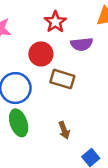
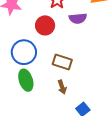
brown rectangle: (62, 79) -> (62, 62), moved

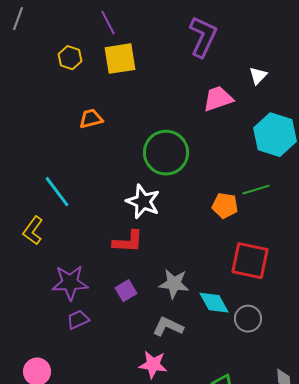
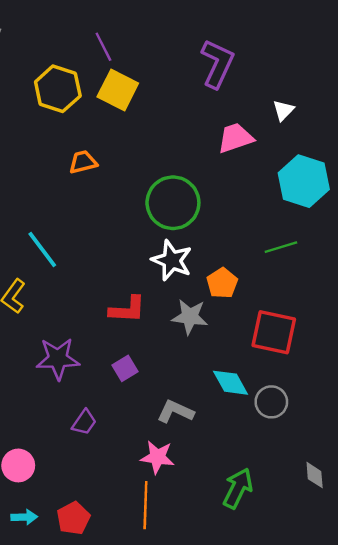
yellow hexagon: (70, 58) -> (58, 89), size x1.6
yellow square: (120, 59) -> (118, 90), turned 36
white star: (143, 202) -> (172, 260), moved
orange pentagon: (225, 206) -> (222, 283), moved, turned 30
gray star: (174, 284) -> (190, 317), moved
purple trapezoid: (78, 320) -> (84, 422), moved, turned 150

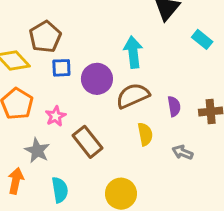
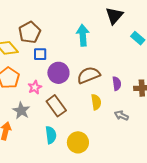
cyan arrow: (133, 52) -> (83, 35), moved
purple circle: (97, 79) -> (58, 73), moved
cyan semicircle: (60, 190) -> (51, 135), moved

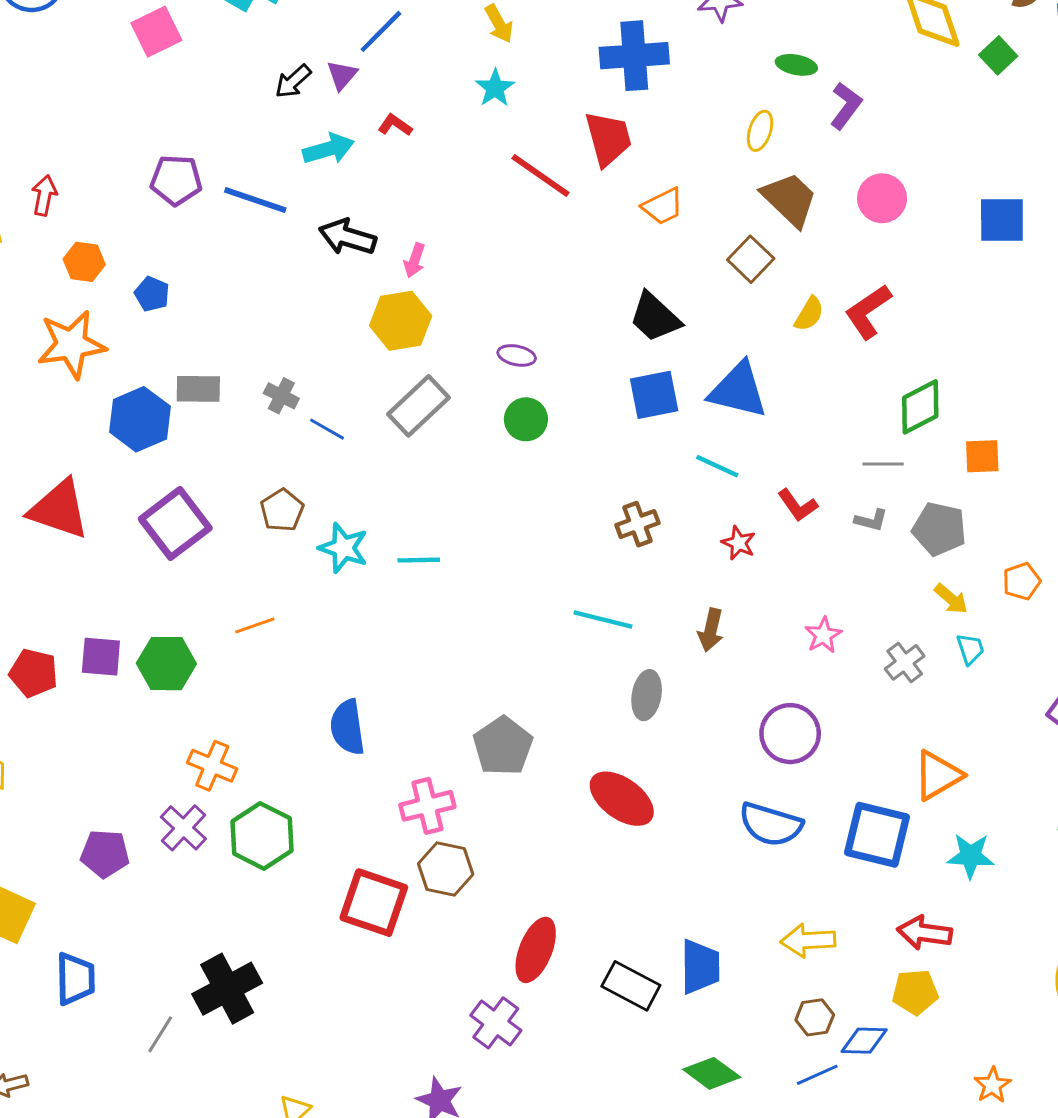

◆ WHAT NEEDS TO BE DONE:
Would you output the data exactly, without any of its images?

◆ EXPECTED ANSWER:
brown rectangle: (62, 79) -> (62, 62), moved

yellow hexagon: (70, 58) -> (58, 89), size x1.6
yellow square: (120, 59) -> (118, 90), turned 36
white star: (143, 202) -> (172, 260), moved
orange pentagon: (225, 206) -> (222, 283), moved, turned 30
gray star: (174, 284) -> (190, 317), moved
purple trapezoid: (78, 320) -> (84, 422), moved, turned 150

cyan arrow: (133, 52) -> (83, 35), moved
purple circle: (97, 79) -> (58, 73), moved
cyan semicircle: (60, 190) -> (51, 135), moved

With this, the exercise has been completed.